Task statement: Below this sentence is a listing; return exactly its lines from the one with "camera: 10 degrees left, 5 degrees up" to the one with "(626, 374) = (775, 506): red", both kept, and nothing more.

Supplied material:

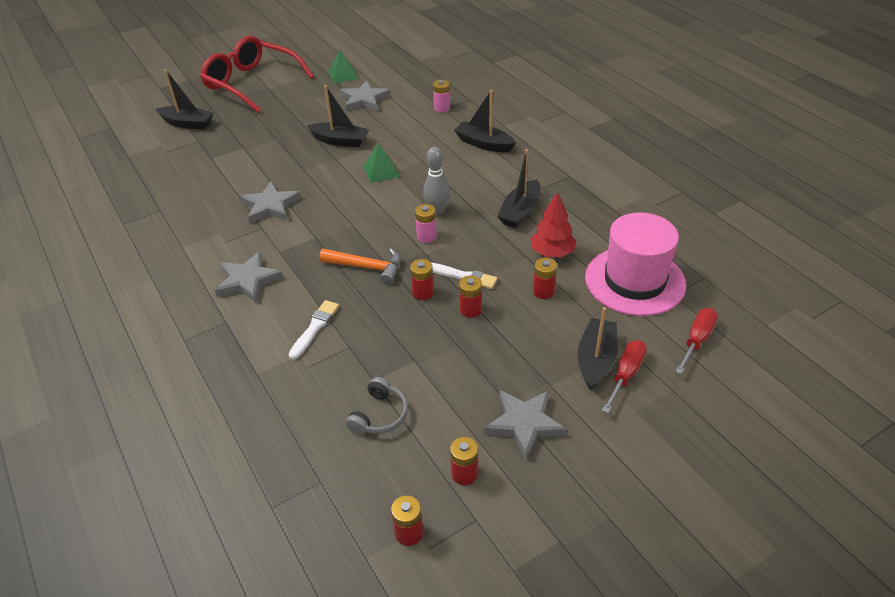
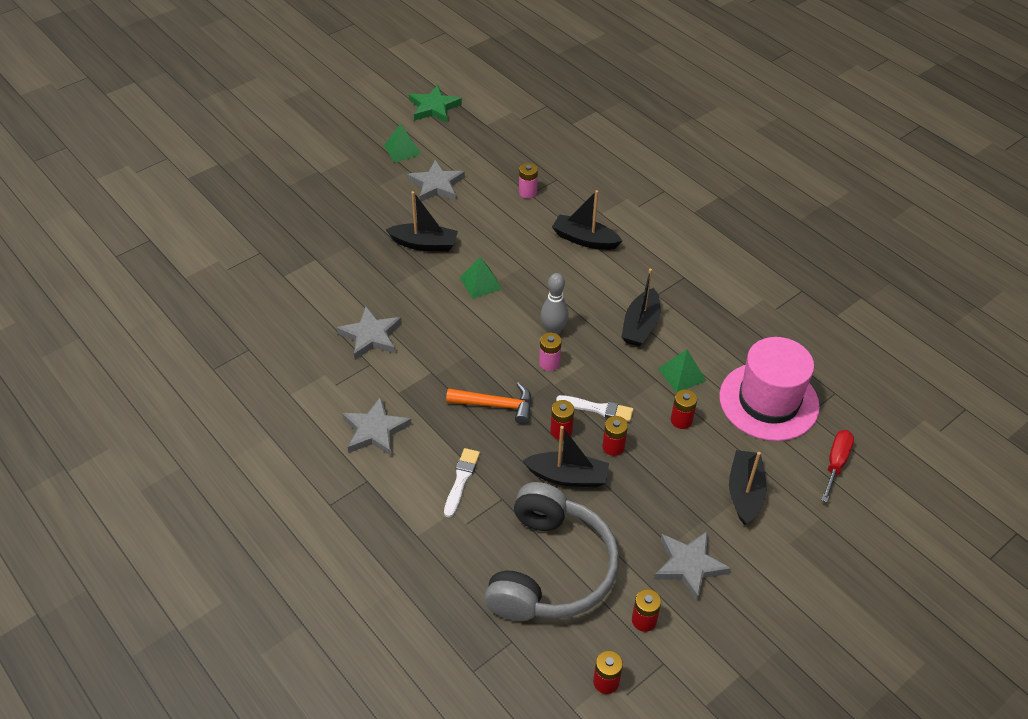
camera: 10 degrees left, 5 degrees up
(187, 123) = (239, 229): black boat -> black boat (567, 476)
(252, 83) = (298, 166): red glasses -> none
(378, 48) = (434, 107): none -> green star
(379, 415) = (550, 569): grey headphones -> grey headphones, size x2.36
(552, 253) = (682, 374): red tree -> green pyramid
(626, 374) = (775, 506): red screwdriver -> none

--

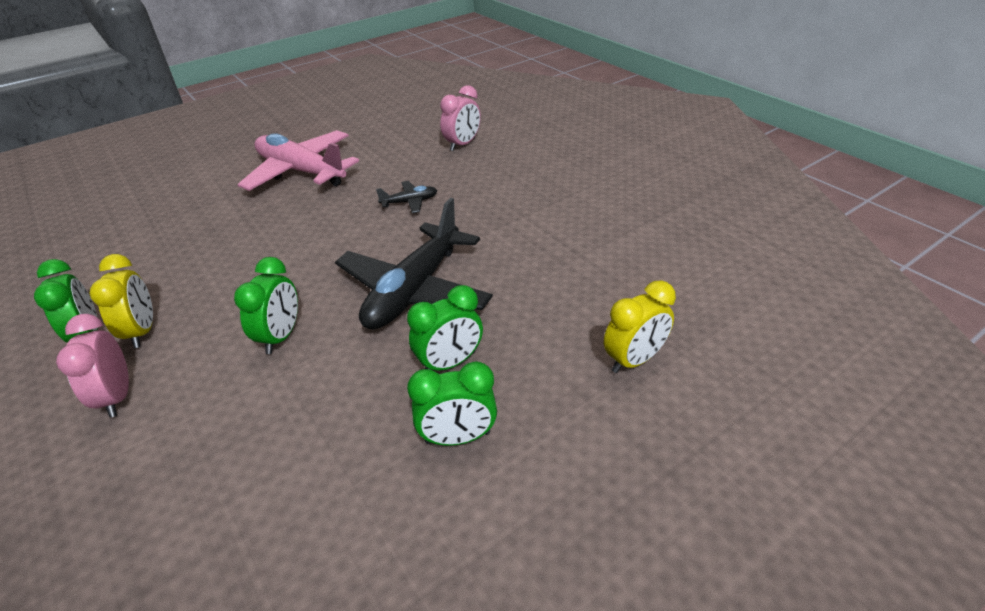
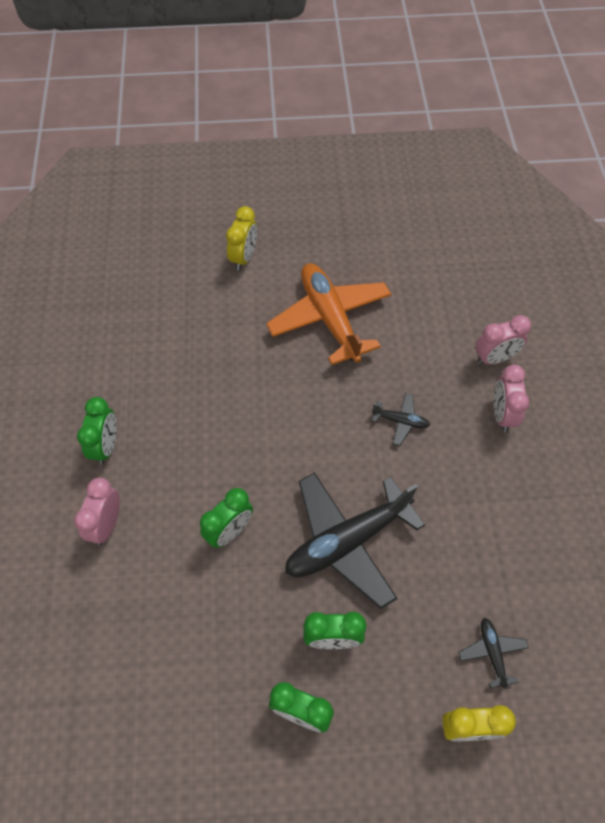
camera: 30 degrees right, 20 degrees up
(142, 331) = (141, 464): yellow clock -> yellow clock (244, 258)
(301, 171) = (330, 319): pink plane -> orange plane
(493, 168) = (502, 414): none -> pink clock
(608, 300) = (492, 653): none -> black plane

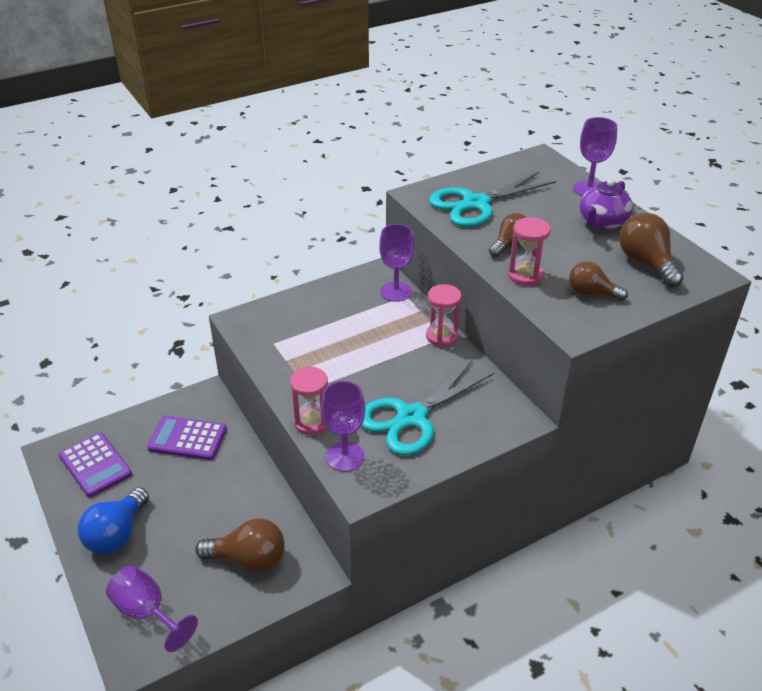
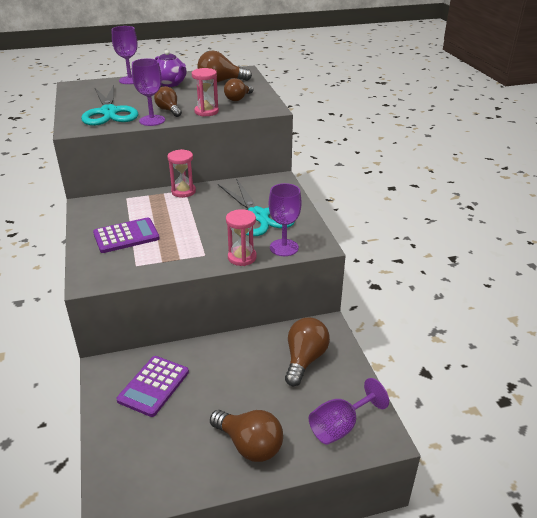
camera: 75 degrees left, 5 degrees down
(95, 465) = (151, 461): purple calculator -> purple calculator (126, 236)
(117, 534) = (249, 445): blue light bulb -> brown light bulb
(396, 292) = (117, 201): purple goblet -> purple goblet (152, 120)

Result of this exercise:
camera: 10 degrees left, 5 degrees up
(187, 123) = (239, 229): black boat -> black boat (567, 476)
(252, 83) = (298, 166): red glasses -> none
(378, 48) = (434, 107): none -> green star
(379, 415) = (550, 569): grey headphones -> grey headphones, size x2.36
(552, 253) = (682, 374): red tree -> green pyramid
(626, 374) = (775, 506): red screwdriver -> none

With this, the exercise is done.